> _Exercise details_:
Each line below should be retyped exactly, with no pictures.

> _Records supplied_:

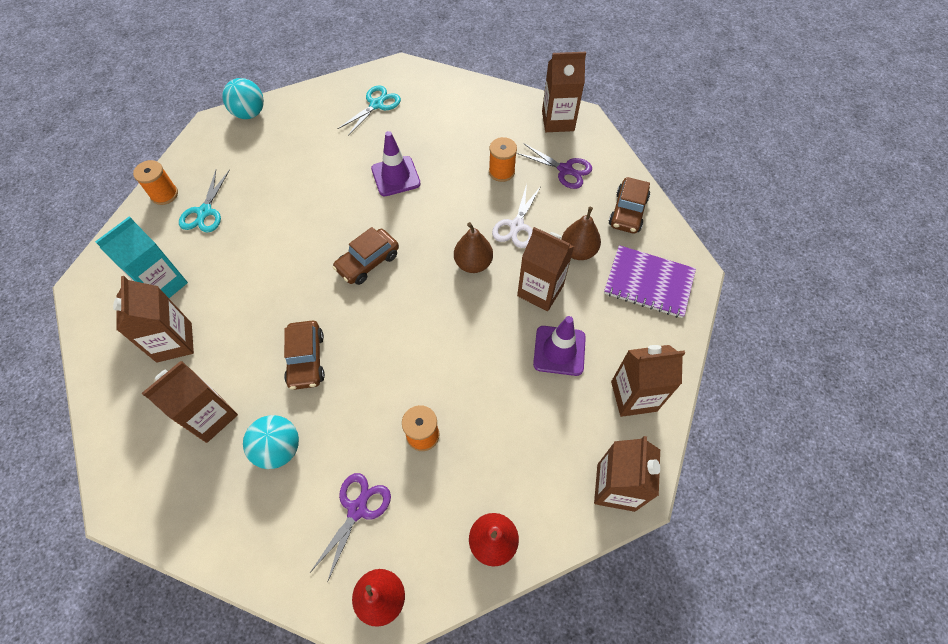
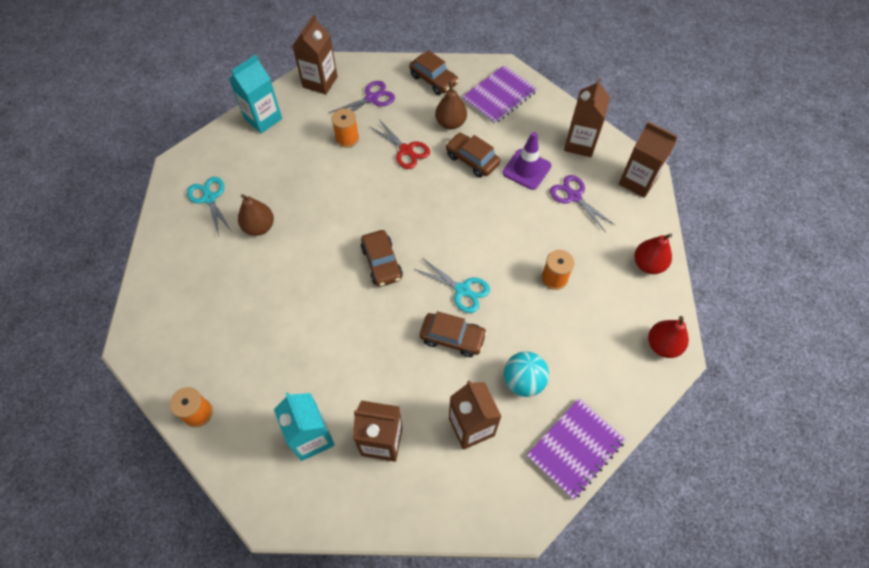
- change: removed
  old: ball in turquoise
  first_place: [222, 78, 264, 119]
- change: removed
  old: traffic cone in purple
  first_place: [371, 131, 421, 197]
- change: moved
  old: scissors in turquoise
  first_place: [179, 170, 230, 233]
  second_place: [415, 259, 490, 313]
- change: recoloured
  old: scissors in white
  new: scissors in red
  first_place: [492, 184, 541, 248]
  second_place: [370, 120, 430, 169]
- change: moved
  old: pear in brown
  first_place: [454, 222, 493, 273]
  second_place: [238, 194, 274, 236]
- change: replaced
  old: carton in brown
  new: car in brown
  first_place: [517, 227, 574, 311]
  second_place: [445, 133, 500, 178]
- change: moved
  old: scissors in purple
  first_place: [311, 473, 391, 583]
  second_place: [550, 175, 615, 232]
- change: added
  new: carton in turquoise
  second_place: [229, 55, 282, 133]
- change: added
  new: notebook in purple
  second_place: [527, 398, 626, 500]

> _Result of the task_:
- change: removed
  old: ball in turquoise
  first_place: [222, 78, 264, 119]
- change: removed
  old: traffic cone in purple
  first_place: [371, 131, 421, 197]
- change: moved
  old: scissors in turquoise
  first_place: [179, 170, 230, 233]
  second_place: [415, 259, 490, 313]
- change: recoloured
  old: scissors in white
  new: scissors in red
  first_place: [492, 184, 541, 248]
  second_place: [370, 120, 430, 169]
- change: moved
  old: pear in brown
  first_place: [454, 222, 493, 273]
  second_place: [238, 194, 274, 236]
- change: replaced
  old: carton in brown
  new: car in brown
  first_place: [517, 227, 574, 311]
  second_place: [445, 133, 500, 178]
- change: moved
  old: scissors in purple
  first_place: [311, 473, 391, 583]
  second_place: [550, 175, 615, 232]
- change: added
  new: carton in turquoise
  second_place: [229, 55, 282, 133]
- change: added
  new: notebook in purple
  second_place: [527, 398, 626, 500]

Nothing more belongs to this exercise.